-- Data section --
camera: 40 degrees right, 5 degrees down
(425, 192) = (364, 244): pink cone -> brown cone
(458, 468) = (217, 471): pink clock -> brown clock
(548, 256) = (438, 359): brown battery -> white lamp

-- Exercise --
Your task is to retype the data exactly, with no line missing.

-- Exercise response --
camera: 40 degrees right, 5 degrees down
(425, 192) = (364, 244): pink cone -> brown cone
(458, 468) = (217, 471): pink clock -> brown clock
(548, 256) = (438, 359): brown battery -> white lamp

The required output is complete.